[TASK REQUIREMENTS]: Look for "black" in each line of the entries, and return the matching lines.

[AVAILABLE DATA]:

▶

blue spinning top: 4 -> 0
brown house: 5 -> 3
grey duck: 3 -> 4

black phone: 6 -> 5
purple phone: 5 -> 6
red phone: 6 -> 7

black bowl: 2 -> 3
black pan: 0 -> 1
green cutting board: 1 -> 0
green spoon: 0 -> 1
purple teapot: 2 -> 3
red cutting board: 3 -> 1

◀
▶

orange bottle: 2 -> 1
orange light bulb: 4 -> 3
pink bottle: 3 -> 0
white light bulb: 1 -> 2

◀

[EXERCISE OUTPUT]:
black phone: 6 -> 5
black bowl: 2 -> 3
black pan: 0 -> 1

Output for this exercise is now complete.